===== DATASET
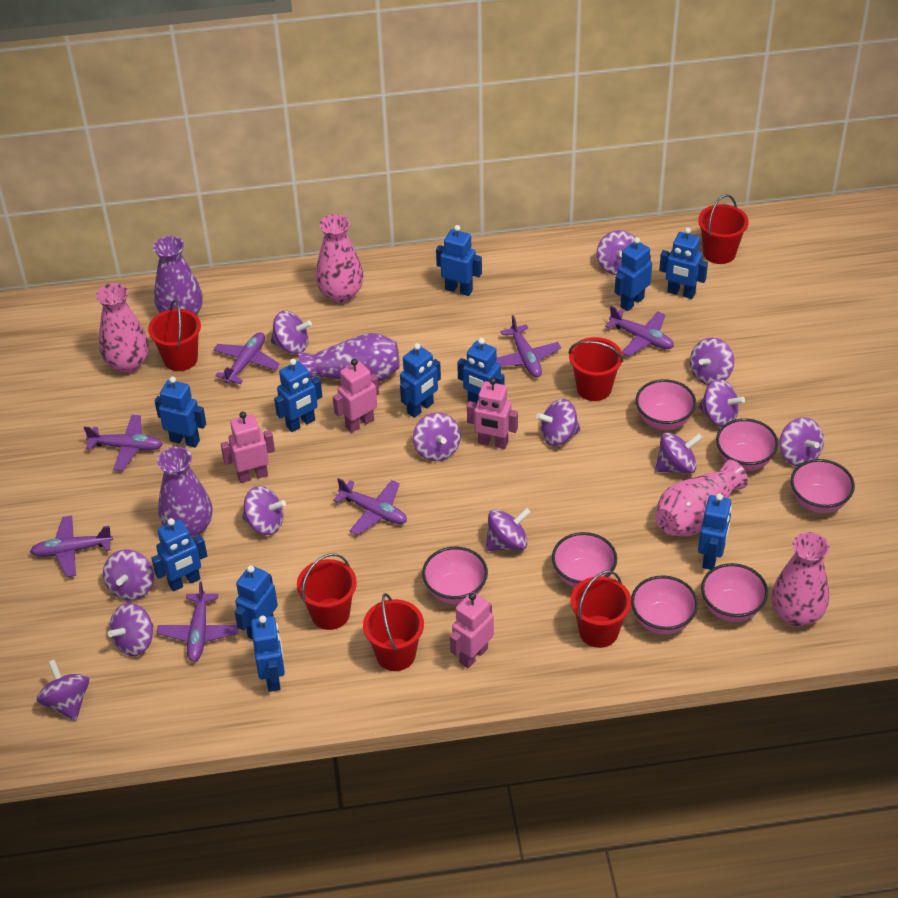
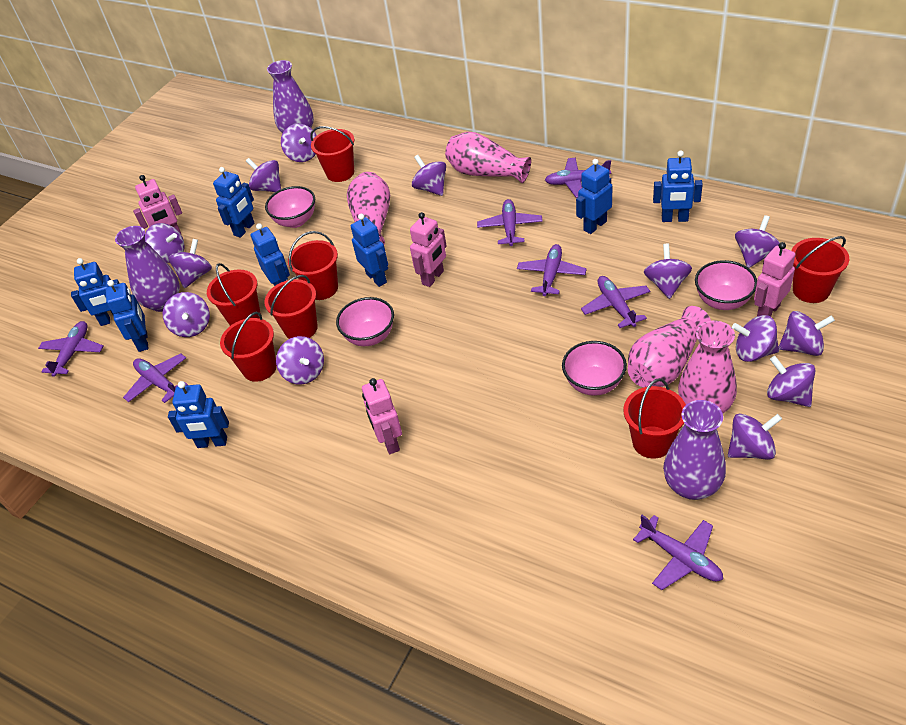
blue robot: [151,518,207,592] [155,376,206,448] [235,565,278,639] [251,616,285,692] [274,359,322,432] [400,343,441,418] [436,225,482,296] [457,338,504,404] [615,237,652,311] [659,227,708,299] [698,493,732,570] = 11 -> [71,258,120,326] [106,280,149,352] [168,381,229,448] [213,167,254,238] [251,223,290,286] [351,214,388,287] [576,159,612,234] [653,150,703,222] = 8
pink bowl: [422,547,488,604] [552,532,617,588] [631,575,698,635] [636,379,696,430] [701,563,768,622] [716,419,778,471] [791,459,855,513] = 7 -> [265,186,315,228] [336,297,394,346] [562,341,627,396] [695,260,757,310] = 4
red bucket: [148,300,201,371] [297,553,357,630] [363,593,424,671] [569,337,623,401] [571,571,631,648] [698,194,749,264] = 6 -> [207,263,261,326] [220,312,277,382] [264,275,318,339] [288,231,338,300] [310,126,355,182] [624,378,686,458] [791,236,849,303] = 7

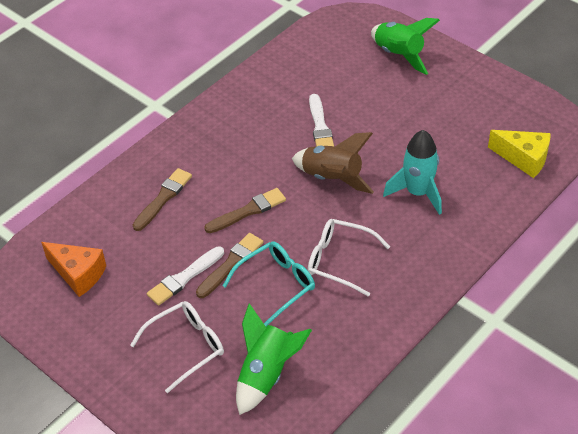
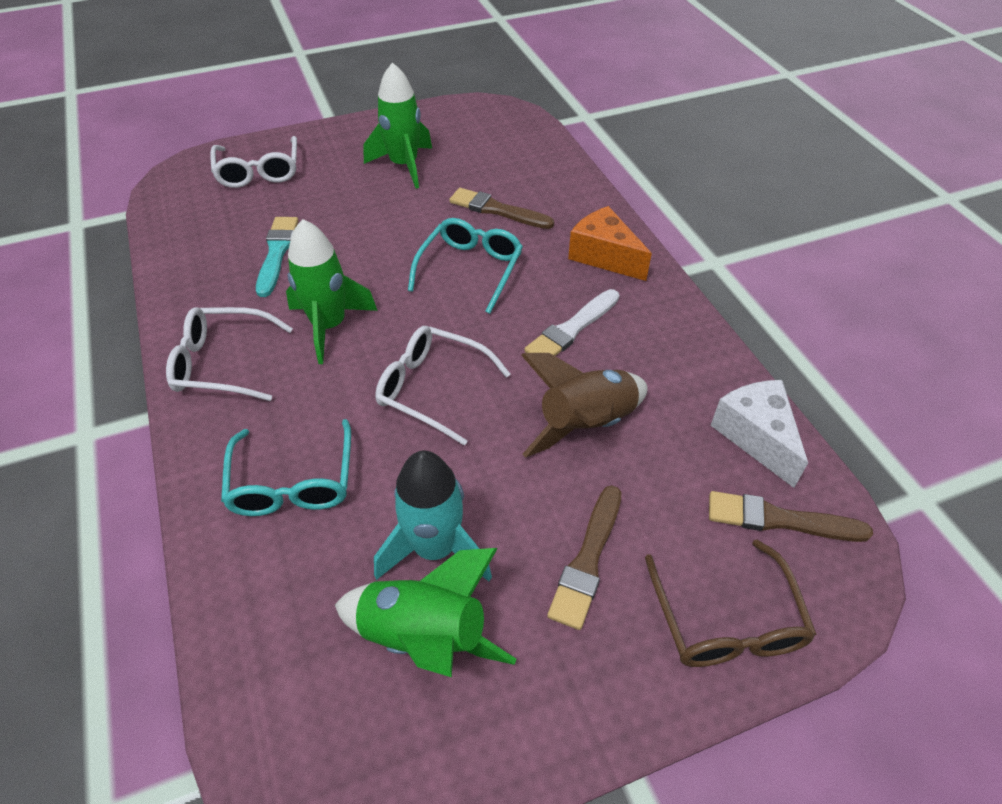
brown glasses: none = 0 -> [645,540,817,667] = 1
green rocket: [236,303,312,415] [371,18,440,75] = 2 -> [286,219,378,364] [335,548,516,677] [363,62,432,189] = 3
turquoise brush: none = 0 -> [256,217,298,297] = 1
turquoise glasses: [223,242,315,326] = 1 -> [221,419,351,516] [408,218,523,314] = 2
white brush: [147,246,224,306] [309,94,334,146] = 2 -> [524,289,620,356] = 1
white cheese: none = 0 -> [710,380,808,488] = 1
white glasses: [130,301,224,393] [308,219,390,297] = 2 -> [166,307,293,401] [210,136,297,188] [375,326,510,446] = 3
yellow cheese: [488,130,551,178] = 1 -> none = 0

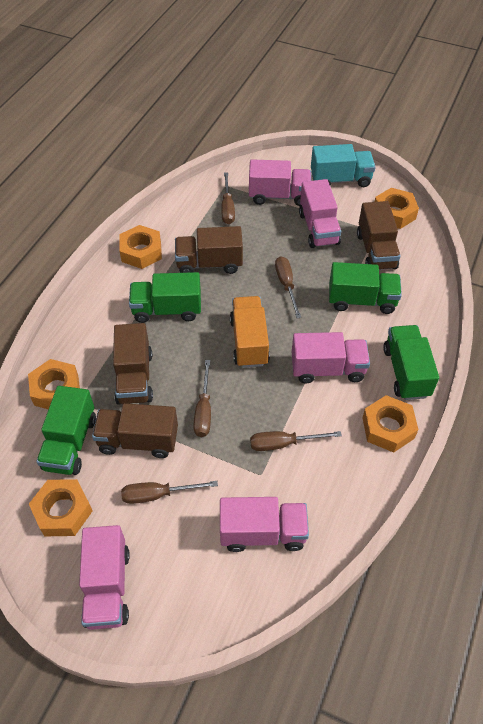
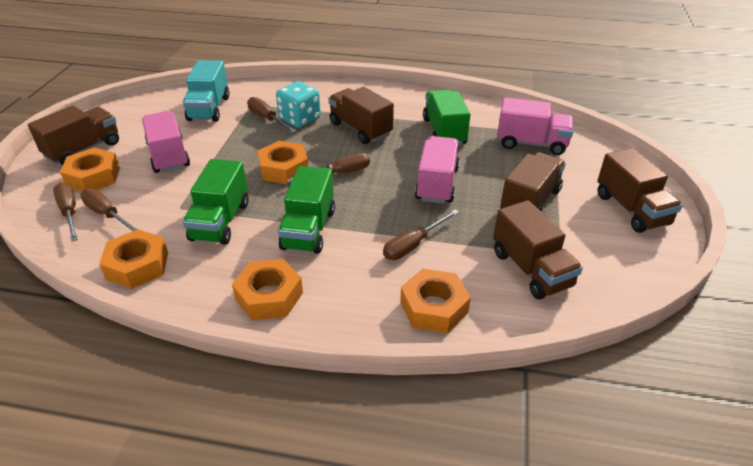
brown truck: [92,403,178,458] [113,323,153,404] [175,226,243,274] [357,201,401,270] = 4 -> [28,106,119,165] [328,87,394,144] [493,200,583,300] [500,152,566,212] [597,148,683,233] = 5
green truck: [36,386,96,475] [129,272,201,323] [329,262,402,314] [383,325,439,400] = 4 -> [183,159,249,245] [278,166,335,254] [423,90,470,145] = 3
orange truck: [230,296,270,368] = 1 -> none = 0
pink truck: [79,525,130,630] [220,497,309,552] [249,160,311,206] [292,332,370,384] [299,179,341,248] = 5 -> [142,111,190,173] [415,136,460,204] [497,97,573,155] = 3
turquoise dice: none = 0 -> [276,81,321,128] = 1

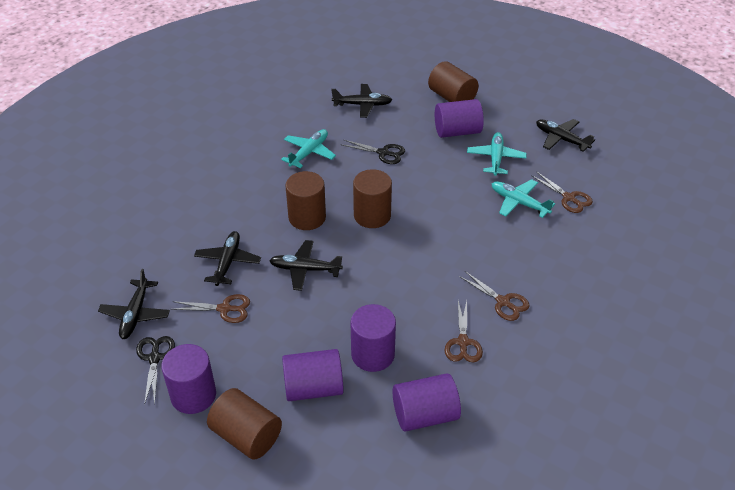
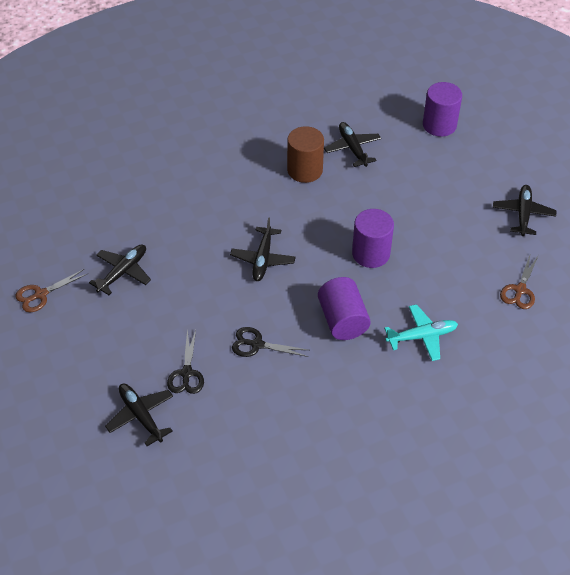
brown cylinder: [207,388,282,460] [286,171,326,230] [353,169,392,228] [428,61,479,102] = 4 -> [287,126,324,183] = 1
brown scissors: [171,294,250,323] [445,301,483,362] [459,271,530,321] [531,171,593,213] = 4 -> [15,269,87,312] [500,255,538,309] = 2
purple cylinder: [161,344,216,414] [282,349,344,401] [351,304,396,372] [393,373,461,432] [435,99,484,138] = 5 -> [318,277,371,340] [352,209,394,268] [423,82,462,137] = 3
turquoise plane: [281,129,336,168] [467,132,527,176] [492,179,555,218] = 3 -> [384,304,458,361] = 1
==========
- DIRECTIONS:
Without any of its pictures, the listing is to be repeated exactly as it stands.

- EXERCISE ANSWER:
blue robot: [151,518,207,592] [155,376,206,448] [235,565,278,639] [251,616,285,692] [274,359,322,432] [400,343,441,418] [436,225,482,296] [457,338,504,404] [615,237,652,311] [659,227,708,299] [698,493,732,570] = 11 -> [71,258,120,326] [106,280,149,352] [168,381,229,448] [213,167,254,238] [251,223,290,286] [351,214,388,287] [576,159,612,234] [653,150,703,222] = 8
pink bowl: [422,547,488,604] [552,532,617,588] [631,575,698,635] [636,379,696,430] [701,563,768,622] [716,419,778,471] [791,459,855,513] = 7 -> [265,186,315,228] [336,297,394,346] [562,341,627,396] [695,260,757,310] = 4
red bucket: [148,300,201,371] [297,553,357,630] [363,593,424,671] [569,337,623,401] [571,571,631,648] [698,194,749,264] = 6 -> [207,263,261,326] [220,312,277,382] [264,275,318,339] [288,231,338,300] [310,126,355,182] [624,378,686,458] [791,236,849,303] = 7

brown glasses: none = 0 -> [645,540,817,667] = 1
green rocket: [236,303,312,415] [371,18,440,75] = 2 -> [286,219,378,364] [335,548,516,677] [363,62,432,189] = 3
turquoise brush: none = 0 -> [256,217,298,297] = 1
turquoise glasses: [223,242,315,326] = 1 -> [221,419,351,516] [408,218,523,314] = 2
white brush: [147,246,224,306] [309,94,334,146] = 2 -> [524,289,620,356] = 1
white cheese: none = 0 -> [710,380,808,488] = 1
white glasses: [130,301,224,393] [308,219,390,297] = 2 -> [166,307,293,401] [210,136,297,188] [375,326,510,446] = 3
yellow cheese: [488,130,551,178] = 1 -> none = 0

brown truck: [92,403,178,458] [113,323,153,404] [175,226,243,274] [357,201,401,270] = 4 -> [28,106,119,165] [328,87,394,144] [493,200,583,300] [500,152,566,212] [597,148,683,233] = 5
green truck: [36,386,96,475] [129,272,201,323] [329,262,402,314] [383,325,439,400] = 4 -> [183,159,249,245] [278,166,335,254] [423,90,470,145] = 3
orange truck: [230,296,270,368] = 1 -> none = 0
pink truck: [79,525,130,630] [220,497,309,552] [249,160,311,206] [292,332,370,384] [299,179,341,248] = 5 -> [142,111,190,173] [415,136,460,204] [497,97,573,155] = 3
turquoise dice: none = 0 -> [276,81,321,128] = 1

brown cylinder: [207,388,282,460] [286,171,326,230] [353,169,392,228] [428,61,479,102] = 4 -> [287,126,324,183] = 1
brown scissors: [171,294,250,323] [445,301,483,362] [459,271,530,321] [531,171,593,213] = 4 -> [15,269,87,312] [500,255,538,309] = 2
purple cylinder: [161,344,216,414] [282,349,344,401] [351,304,396,372] [393,373,461,432] [435,99,484,138] = 5 -> [318,277,371,340] [352,209,394,268] [423,82,462,137] = 3
turquoise plane: [281,129,336,168] [467,132,527,176] [492,179,555,218] = 3 -> [384,304,458,361] = 1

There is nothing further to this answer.